(Exercise brief) Rewrite the records below, starting at the line that has "48 m inside the frame." and stopping after the line that has "road 8 (residential): [(289,461),(433,485)]". Replace "footpaths" with "walkways" and leave everything else unchanged.

(Given data)
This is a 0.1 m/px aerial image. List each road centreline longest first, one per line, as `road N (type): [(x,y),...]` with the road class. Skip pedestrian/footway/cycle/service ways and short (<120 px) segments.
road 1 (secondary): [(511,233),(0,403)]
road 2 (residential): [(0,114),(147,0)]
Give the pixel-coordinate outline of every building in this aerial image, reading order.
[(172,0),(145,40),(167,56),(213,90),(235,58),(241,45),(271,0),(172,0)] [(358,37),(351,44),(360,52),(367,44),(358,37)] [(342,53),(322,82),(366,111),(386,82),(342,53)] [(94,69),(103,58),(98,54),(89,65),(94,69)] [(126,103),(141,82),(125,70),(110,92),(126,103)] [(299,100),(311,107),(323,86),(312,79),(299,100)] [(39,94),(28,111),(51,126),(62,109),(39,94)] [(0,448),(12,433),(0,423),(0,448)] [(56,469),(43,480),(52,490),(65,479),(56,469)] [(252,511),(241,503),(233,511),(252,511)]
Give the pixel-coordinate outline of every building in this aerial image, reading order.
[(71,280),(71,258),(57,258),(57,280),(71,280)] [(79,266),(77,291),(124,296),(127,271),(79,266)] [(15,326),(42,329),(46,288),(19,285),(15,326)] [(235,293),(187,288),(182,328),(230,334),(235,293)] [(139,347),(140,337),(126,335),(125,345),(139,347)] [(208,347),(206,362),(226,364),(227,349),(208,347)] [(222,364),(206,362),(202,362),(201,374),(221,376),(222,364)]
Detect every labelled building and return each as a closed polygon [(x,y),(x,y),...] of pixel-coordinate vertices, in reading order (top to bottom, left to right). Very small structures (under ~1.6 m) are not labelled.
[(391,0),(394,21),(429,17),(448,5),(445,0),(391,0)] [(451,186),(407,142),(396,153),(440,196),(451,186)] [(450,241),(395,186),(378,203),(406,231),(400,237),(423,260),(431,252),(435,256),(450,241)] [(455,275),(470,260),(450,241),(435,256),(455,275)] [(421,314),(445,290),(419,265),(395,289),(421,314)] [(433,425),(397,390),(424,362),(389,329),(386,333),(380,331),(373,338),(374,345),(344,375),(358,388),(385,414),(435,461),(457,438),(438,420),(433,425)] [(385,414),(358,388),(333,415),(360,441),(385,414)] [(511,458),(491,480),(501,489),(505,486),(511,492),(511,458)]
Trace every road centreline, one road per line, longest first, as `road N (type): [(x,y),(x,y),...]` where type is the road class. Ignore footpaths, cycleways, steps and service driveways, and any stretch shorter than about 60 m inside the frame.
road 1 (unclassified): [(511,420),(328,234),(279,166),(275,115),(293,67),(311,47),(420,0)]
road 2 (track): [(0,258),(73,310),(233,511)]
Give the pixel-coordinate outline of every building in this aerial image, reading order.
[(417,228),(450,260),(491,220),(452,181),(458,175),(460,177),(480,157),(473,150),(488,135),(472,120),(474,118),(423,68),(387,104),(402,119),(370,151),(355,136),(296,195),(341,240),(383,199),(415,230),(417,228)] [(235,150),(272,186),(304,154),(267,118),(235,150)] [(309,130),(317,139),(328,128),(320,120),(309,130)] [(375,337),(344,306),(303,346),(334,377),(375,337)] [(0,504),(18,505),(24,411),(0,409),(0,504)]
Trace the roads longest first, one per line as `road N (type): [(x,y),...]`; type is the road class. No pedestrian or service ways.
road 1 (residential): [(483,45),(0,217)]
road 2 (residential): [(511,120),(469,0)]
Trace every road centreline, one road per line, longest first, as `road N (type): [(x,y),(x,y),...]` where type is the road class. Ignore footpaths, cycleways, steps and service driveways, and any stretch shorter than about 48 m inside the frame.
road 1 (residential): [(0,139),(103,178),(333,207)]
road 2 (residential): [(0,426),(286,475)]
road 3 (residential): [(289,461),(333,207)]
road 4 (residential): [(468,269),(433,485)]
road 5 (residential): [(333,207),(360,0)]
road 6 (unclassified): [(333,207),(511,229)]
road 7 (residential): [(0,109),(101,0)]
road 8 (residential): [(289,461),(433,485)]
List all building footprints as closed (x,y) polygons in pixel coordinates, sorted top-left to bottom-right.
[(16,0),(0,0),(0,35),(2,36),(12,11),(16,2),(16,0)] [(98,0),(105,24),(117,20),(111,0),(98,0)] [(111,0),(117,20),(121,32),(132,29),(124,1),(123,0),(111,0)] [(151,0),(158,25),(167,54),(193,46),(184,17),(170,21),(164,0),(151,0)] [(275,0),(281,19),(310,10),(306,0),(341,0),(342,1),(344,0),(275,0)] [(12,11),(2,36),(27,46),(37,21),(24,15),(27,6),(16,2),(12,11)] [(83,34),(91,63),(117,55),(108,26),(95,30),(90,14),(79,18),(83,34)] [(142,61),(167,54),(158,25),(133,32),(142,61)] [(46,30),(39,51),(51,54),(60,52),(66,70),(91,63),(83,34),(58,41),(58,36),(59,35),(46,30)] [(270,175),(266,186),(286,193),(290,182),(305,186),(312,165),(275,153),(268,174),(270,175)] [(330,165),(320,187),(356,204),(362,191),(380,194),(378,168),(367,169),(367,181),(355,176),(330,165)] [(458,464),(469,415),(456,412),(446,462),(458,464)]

(Full answer)
Trace every road centreline, one road per line, longest first, as `road N (type): [(x,y),(x,y),...]` where type is the road class. Ignore walkways, cycleways, steps and service driveways, and any stretch shorter than about 48 m inside the frame.
road 1 (residential): [(0,139),(103,178),(333,207)]
road 2 (residential): [(0,426),(286,475)]
road 3 (residential): [(289,461),(333,207)]
road 4 (residential): [(468,269),(433,485)]
road 5 (residential): [(333,207),(360,0)]
road 6 (unclassified): [(333,207),(511,229)]
road 7 (residential): [(0,109),(101,0)]
road 8 (residential): [(289,461),(433,485)]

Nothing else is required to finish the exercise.